__ACTION ITEM__. In the material below, find the line with "(212, 380) = (192, 256): red" and the line with "(627, 189) = (668, 216): orange", then output those two lines and every line between them, exactly.

__EXERCISE INPUTS__.
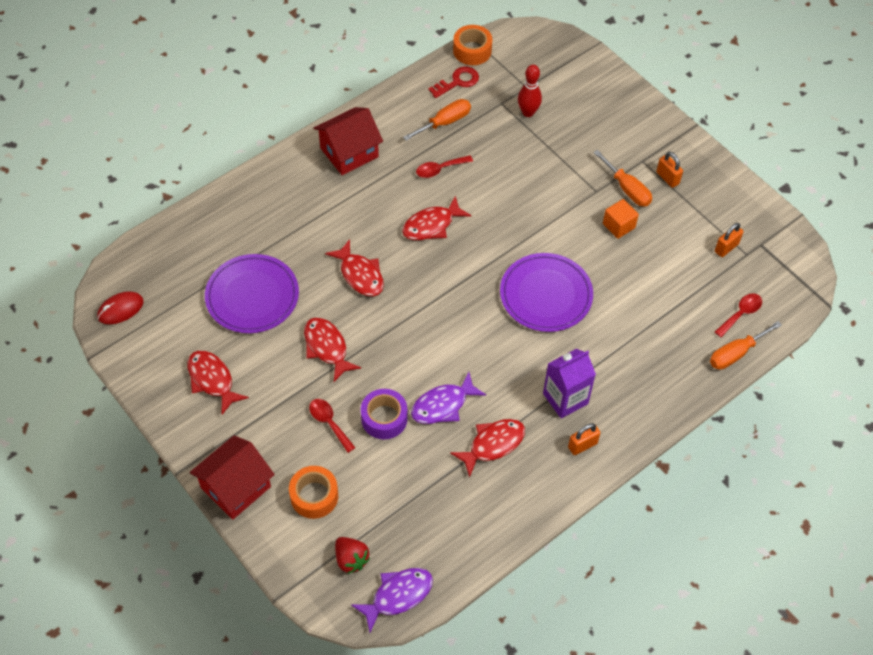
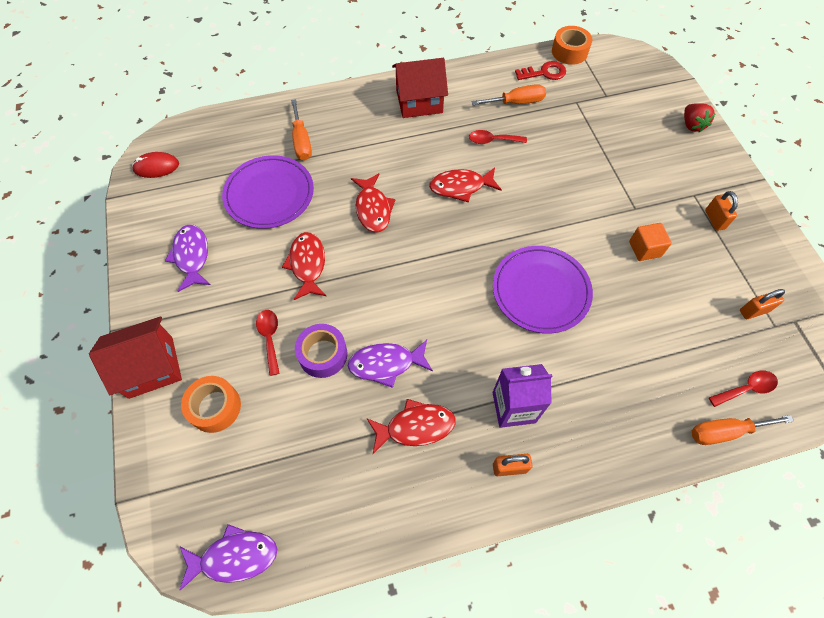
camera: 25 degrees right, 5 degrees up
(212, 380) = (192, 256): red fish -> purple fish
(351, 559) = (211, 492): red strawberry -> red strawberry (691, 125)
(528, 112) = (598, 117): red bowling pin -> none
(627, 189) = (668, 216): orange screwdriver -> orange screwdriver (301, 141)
* * *
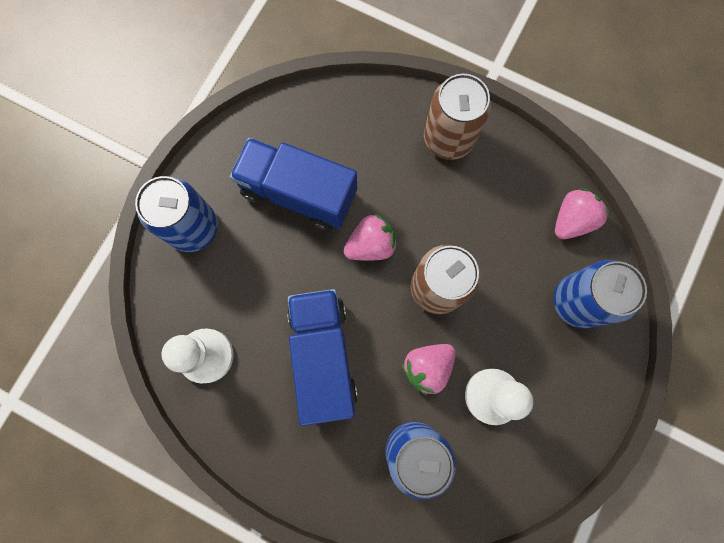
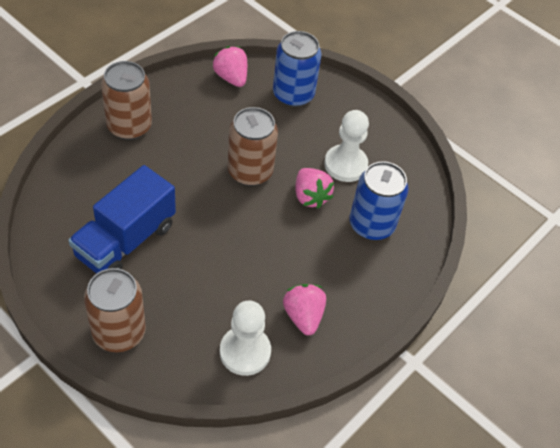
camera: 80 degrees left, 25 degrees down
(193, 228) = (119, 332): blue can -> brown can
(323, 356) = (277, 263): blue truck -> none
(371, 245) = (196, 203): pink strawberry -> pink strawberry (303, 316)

__SOLUTION__.
(212, 380) = (192, 256): red fish -> purple fish
(351, 559) = (211, 492): red strawberry -> red strawberry (691, 125)
(528, 112) = (598, 117): red bowling pin -> none
(627, 189) = (668, 216): orange screwdriver -> orange screwdriver (301, 141)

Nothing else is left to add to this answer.